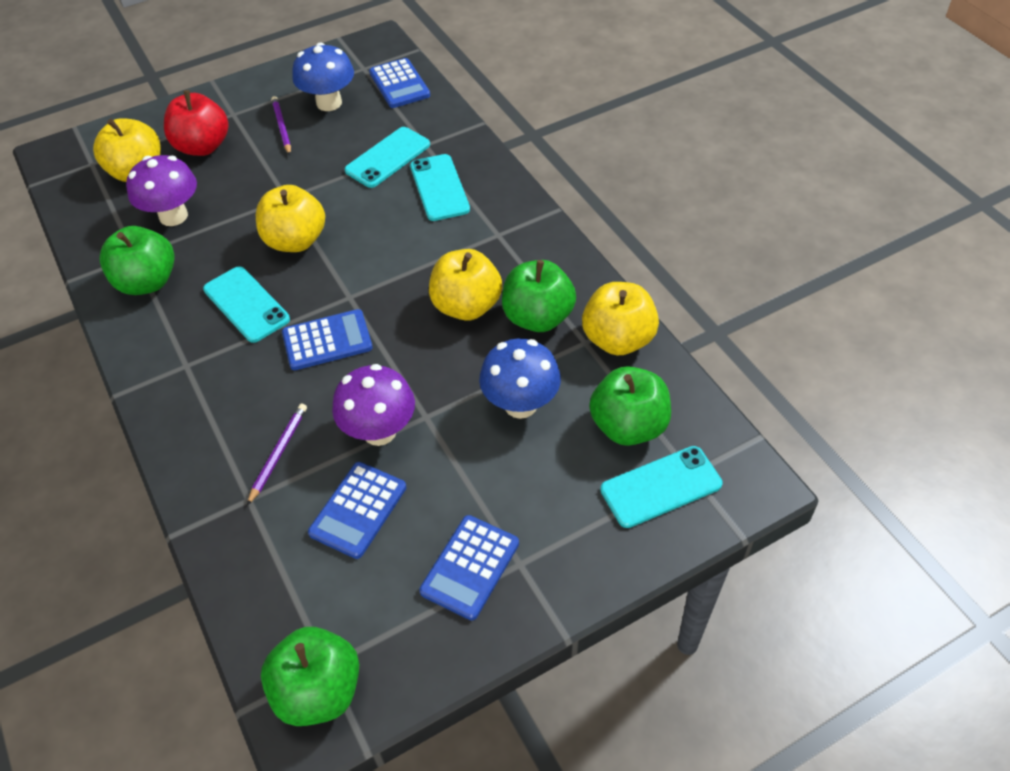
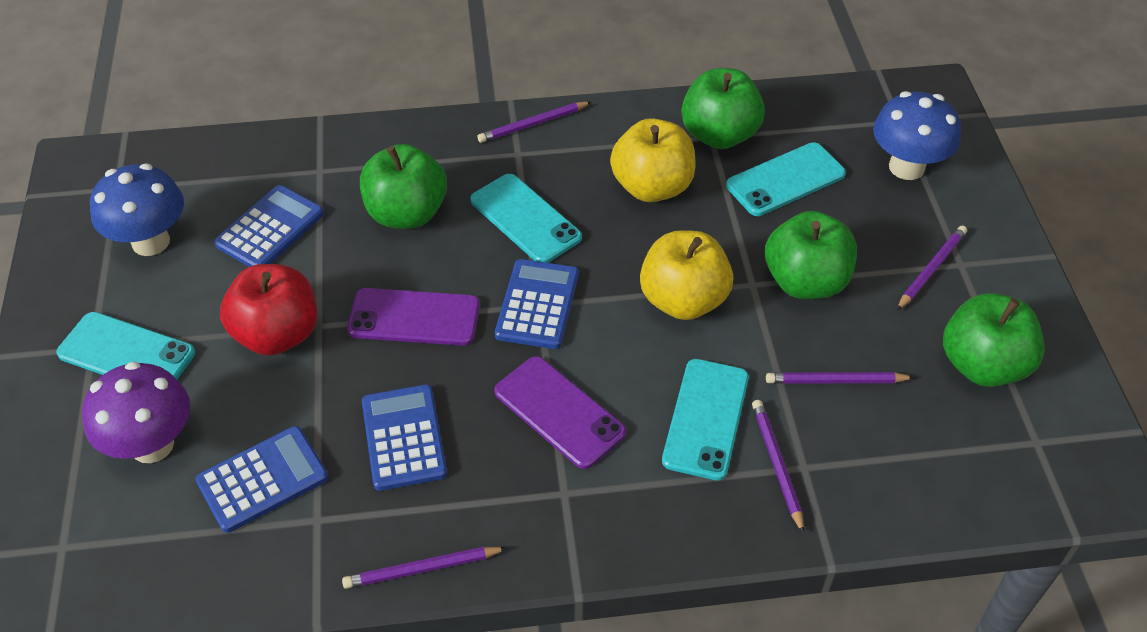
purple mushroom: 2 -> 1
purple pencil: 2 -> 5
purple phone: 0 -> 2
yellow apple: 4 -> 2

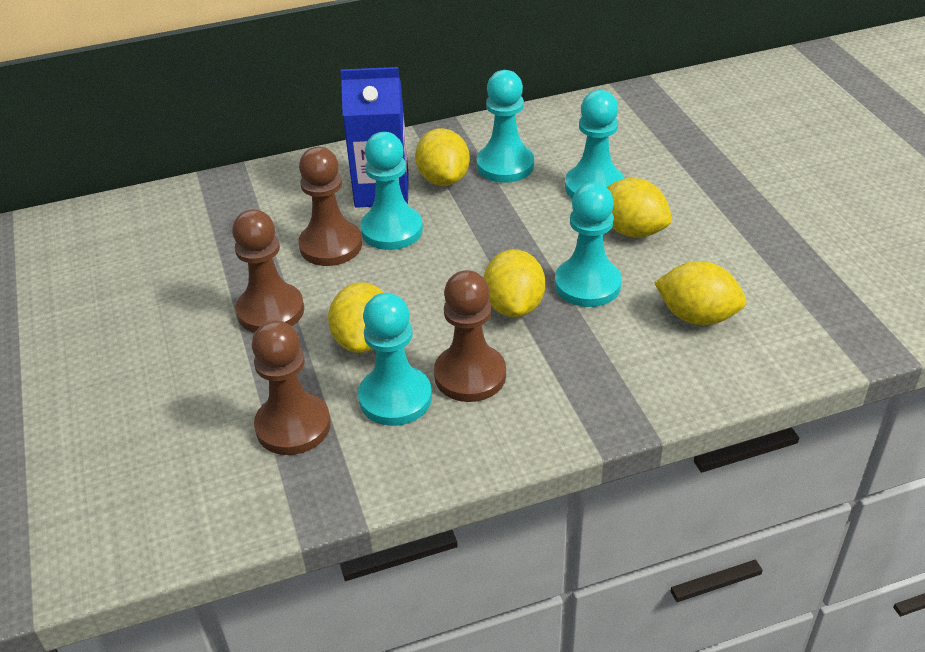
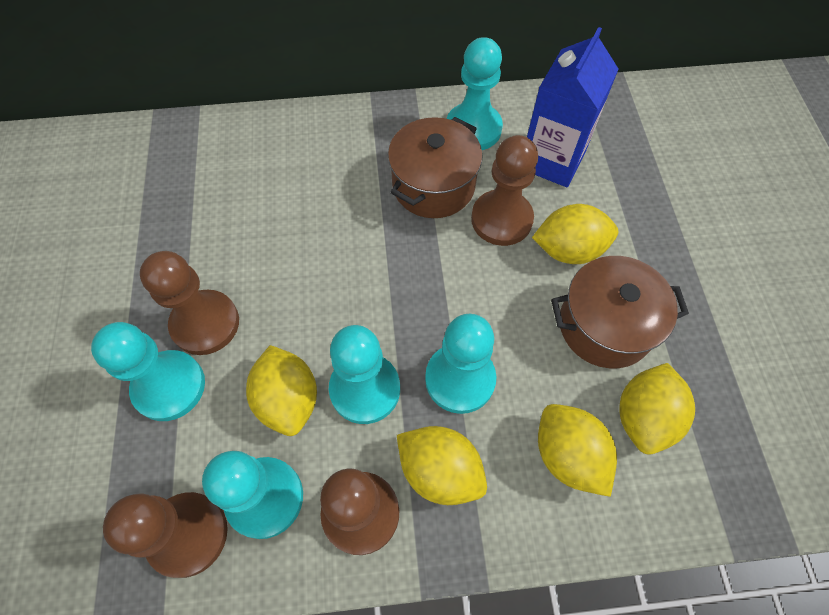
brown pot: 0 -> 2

PROBLEM TO SOLVE: The response should contain every record above exactly as written, and none of the pictures.

EXERCISE RESULT:
purple mushroom: 2 -> 1
purple pencil: 2 -> 5
purple phone: 0 -> 2
yellow apple: 4 -> 2

brown pot: 0 -> 2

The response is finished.